### Source data ###
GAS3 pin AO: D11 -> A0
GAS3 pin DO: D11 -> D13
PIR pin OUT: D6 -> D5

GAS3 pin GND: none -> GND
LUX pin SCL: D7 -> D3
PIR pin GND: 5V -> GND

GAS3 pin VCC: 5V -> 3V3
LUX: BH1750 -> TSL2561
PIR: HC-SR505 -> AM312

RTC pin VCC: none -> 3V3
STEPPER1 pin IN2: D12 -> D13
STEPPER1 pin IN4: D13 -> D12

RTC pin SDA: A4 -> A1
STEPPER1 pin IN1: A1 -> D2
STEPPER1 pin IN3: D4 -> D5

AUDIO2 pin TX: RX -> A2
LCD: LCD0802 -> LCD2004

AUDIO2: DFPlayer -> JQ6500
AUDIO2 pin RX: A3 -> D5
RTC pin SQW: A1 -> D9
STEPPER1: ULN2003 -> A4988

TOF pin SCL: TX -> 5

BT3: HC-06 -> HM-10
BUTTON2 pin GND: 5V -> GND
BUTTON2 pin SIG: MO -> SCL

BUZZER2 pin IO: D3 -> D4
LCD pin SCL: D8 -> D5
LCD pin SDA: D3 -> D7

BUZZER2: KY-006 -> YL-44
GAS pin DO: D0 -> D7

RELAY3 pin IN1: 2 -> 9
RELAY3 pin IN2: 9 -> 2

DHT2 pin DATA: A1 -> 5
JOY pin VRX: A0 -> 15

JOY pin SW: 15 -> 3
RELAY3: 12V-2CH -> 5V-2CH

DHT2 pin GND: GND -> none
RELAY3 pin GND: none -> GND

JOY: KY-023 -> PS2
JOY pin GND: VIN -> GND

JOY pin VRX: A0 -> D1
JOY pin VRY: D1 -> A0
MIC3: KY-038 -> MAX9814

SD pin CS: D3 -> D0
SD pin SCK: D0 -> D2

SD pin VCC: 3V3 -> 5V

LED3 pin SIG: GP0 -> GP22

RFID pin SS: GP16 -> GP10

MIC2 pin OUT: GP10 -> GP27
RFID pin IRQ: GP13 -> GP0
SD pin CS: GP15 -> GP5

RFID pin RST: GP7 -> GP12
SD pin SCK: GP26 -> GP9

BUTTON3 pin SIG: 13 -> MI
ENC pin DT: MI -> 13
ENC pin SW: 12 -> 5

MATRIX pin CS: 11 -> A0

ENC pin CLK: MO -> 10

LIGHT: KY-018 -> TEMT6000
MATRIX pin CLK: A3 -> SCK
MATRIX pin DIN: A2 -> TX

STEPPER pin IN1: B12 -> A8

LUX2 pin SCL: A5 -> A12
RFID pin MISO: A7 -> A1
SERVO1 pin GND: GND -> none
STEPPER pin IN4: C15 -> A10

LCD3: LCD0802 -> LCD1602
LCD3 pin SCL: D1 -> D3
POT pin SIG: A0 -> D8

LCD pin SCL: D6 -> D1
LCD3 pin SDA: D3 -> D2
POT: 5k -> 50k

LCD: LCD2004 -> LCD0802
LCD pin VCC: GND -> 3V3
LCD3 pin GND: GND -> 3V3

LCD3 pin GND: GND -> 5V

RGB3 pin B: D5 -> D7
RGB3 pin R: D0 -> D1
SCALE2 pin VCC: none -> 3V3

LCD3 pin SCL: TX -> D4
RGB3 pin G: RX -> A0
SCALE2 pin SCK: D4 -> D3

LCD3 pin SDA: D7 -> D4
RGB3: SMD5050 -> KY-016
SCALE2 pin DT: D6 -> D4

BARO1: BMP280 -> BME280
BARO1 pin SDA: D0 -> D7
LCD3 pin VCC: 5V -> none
###
__What the task requires__
Your task is to retype the complete material exactly as it was given.

__Solution to this problem__
GAS3 pin AO: D11 -> A0
GAS3 pin DO: D11 -> D13
PIR pin OUT: D6 -> D5

GAS3 pin GND: none -> GND
LUX pin SCL: D7 -> D3
PIR pin GND: 5V -> GND

GAS3 pin VCC: 5V -> 3V3
LUX: BH1750 -> TSL2561
PIR: HC-SR505 -> AM312

RTC pin VCC: none -> 3V3
STEPPER1 pin IN2: D12 -> D13
STEPPER1 pin IN4: D13 -> D12

RTC pin SDA: A4 -> A1
STEPPER1 pin IN1: A1 -> D2
STEPPER1 pin IN3: D4 -> D5

AUDIO2 pin TX: RX -> A2
LCD: LCD0802 -> LCD2004

AUDIO2: DFPlayer -> JQ6500
AUDIO2 pin RX: A3 -> D5
RTC pin SQW: A1 -> D9
STEPPER1: ULN2003 -> A4988

TOF pin SCL: TX -> 5

BT3: HC-06 -> HM-10
BUTTON2 pin GND: 5V -> GND
BUTTON2 pin SIG: MO -> SCL

BUZZER2 pin IO: D3 -> D4
LCD pin SCL: D8 -> D5
LCD pin SDA: D3 -> D7

BUZZER2: KY-006 -> YL-44
GAS pin DO: D0 -> D7

RELAY3 pin IN1: 2 -> 9
RELAY3 pin IN2: 9 -> 2

DHT2 pin DATA: A1 -> 5
JOY pin VRX: A0 -> 15

JOY pin SW: 15 -> 3
RELAY3: 12V-2CH -> 5V-2CH

DHT2 pin GND: GND -> none
RELAY3 pin GND: none -> GND

JOY: KY-023 -> PS2
JOY pin GND: VIN -> GND

JOY pin VRX: A0 -> D1
JOY pin VRY: D1 -> A0
MIC3: KY-038 -> MAX9814

SD pin CS: D3 -> D0
SD pin SCK: D0 -> D2

SD pin VCC: 3V3 -> 5V

LED3 pin SIG: GP0 -> GP22

RFID pin SS: GP16 -> GP10

MIC2 pin OUT: GP10 -> GP27
RFID pin IRQ: GP13 -> GP0
SD pin CS: GP15 -> GP5

RFID pin RST: GP7 -> GP12
SD pin SCK: GP26 -> GP9

BUTTON3 pin SIG: 13 -> MI
ENC pin DT: MI -> 13
ENC pin SW: 12 -> 5

MATRIX pin CS: 11 -> A0

ENC pin CLK: MO -> 10

LIGHT: KY-018 -> TEMT6000
MATRIX pin CLK: A3 -> SCK
MATRIX pin DIN: A2 -> TX

STEPPER pin IN1: B12 -> A8

LUX2 pin SCL: A5 -> A12
RFID pin MISO: A7 -> A1
SERVO1 pin GND: GND -> none
STEPPER pin IN4: C15 -> A10

LCD3: LCD0802 -> LCD1602
LCD3 pin SCL: D1 -> D3
POT pin SIG: A0 -> D8

LCD pin SCL: D6 -> D1
LCD3 pin SDA: D3 -> D2
POT: 5k -> 50k

LCD: LCD2004 -> LCD0802
LCD pin VCC: GND -> 3V3
LCD3 pin GND: GND -> 3V3

LCD3 pin GND: GND -> 5V

RGB3 pin B: D5 -> D7
RGB3 pin R: D0 -> D1
SCALE2 pin VCC: none -> 3V3

LCD3 pin SCL: TX -> D4
RGB3 pin G: RX -> A0
SCALE2 pin SCK: D4 -> D3

LCD3 pin SDA: D7 -> D4
RGB3: SMD5050 -> KY-016
SCALE2 pin DT: D6 -> D4

BARO1: BMP280 -> BME280
BARO1 pin SDA: D0 -> D7
LCD3 pin VCC: 5V -> none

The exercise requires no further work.